• EXERCISE: Every line of the listing must be reproduced as it stands. Leave the images behind.

★ ★ ★

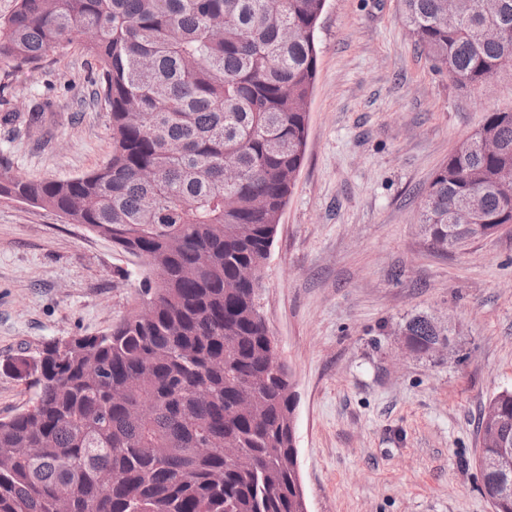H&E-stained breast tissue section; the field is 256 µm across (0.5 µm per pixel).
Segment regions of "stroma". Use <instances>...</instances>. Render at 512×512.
<instances>
[{
  "label": "stroma",
  "mask_w": 512,
  "mask_h": 512,
  "mask_svg": "<svg viewBox=\"0 0 512 512\" xmlns=\"http://www.w3.org/2000/svg\"><path fill=\"white\" fill-rule=\"evenodd\" d=\"M402 0H326L305 157L259 298L293 373L310 512H493L475 458L478 417L512 389V233L434 250L417 224L435 169L485 113L512 107V74L478 89L438 72ZM81 47L35 69L0 64V115L49 103L42 137L0 123V159L25 178L90 173L112 155ZM144 259L59 213L0 197V419L29 384L21 351L100 336L138 303ZM453 315L456 354L402 353L412 314Z\"/></svg>",
  "instance_id": "obj_1"
}]
</instances>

★ ★ ★

• SOLVED EXERCISE:
H&E-stained breast tissue section; the field is 256 µm across (0.5 µm per pixel).
Segment regions of "stroma". Use <instances>...</instances>. Render at 512×512.
<instances>
[{
  "label": "stroma",
  "mask_w": 512,
  "mask_h": 512,
  "mask_svg": "<svg viewBox=\"0 0 512 512\" xmlns=\"http://www.w3.org/2000/svg\"><path fill=\"white\" fill-rule=\"evenodd\" d=\"M402 0H326L305 157L259 298L293 373L310 512H493L475 458L478 417L512 389V233L434 250L417 224L435 169L485 113L512 107V74L478 89L438 72ZM81 47L35 69L0 64V115L49 103L42 137L0 123V159L25 178L90 173L112 155ZM144 259L59 213L0 197V419L29 384L21 351L100 336L138 303ZM453 315L456 354L402 353L412 314Z\"/></svg>",
  "instance_id": "obj_1"
}]
</instances>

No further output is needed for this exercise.